_Work task_. Set down exactly the lines below, starting at the one that contains "The cobalt tumbler" and ending at the one that contains "The cobalt hand", with both of those lines included and nothing else.

_Data to process_.

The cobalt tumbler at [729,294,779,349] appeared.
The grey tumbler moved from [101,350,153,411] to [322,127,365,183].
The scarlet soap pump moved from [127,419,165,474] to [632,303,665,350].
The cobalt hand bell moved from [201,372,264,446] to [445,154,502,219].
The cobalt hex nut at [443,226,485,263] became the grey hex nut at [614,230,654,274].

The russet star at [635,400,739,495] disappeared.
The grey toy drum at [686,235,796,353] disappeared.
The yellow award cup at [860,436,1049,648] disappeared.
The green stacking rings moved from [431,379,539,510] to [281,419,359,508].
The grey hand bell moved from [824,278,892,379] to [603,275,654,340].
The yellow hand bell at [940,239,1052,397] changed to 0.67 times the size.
==
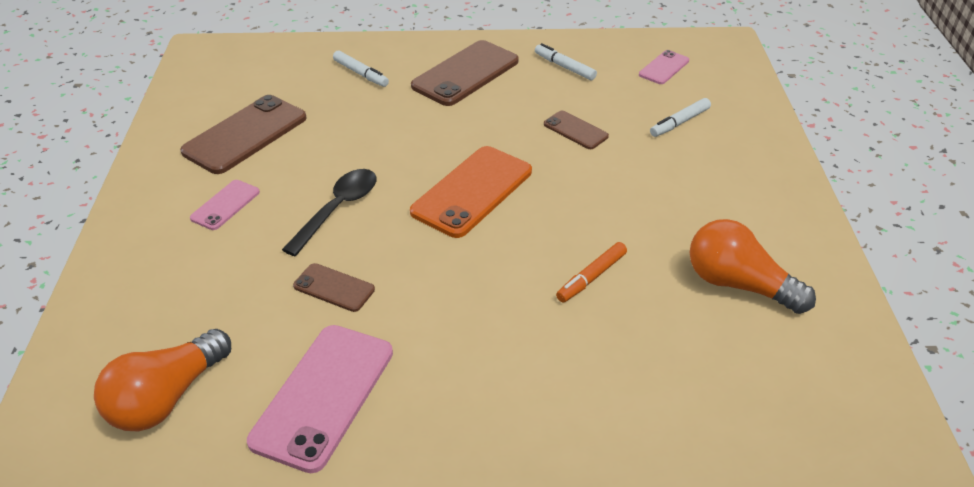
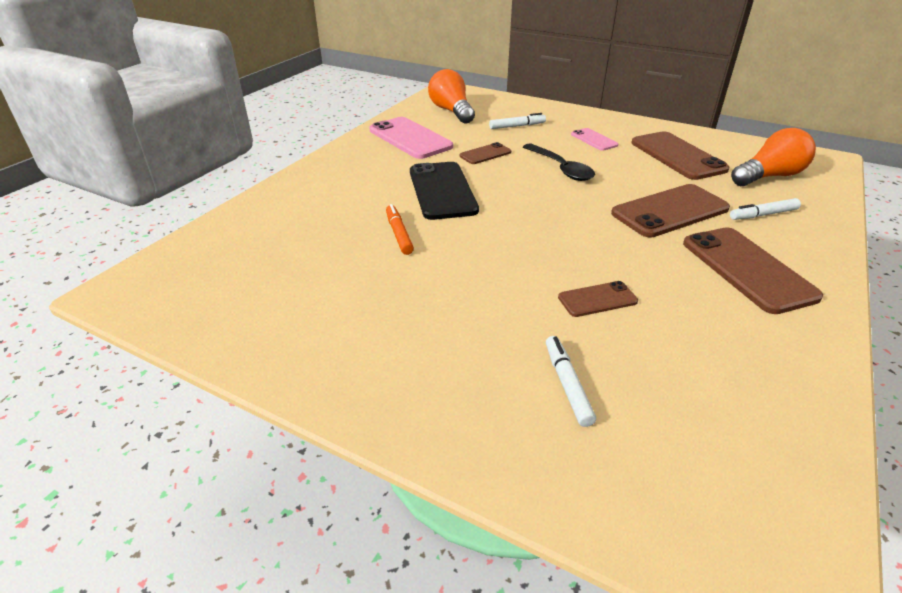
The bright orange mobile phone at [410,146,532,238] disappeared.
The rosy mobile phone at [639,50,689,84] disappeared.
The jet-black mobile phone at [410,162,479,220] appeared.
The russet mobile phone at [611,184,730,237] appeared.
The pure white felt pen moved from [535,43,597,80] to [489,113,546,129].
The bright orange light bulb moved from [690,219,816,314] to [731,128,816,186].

_Answer to this task_.
The cobalt tumbler at [729,294,779,349] appeared.
The grey tumbler moved from [101,350,153,411] to [322,127,365,183].
The scarlet soap pump moved from [127,419,165,474] to [632,303,665,350].
The cobalt hand bell moved from [201,372,264,446] to [445,154,502,219].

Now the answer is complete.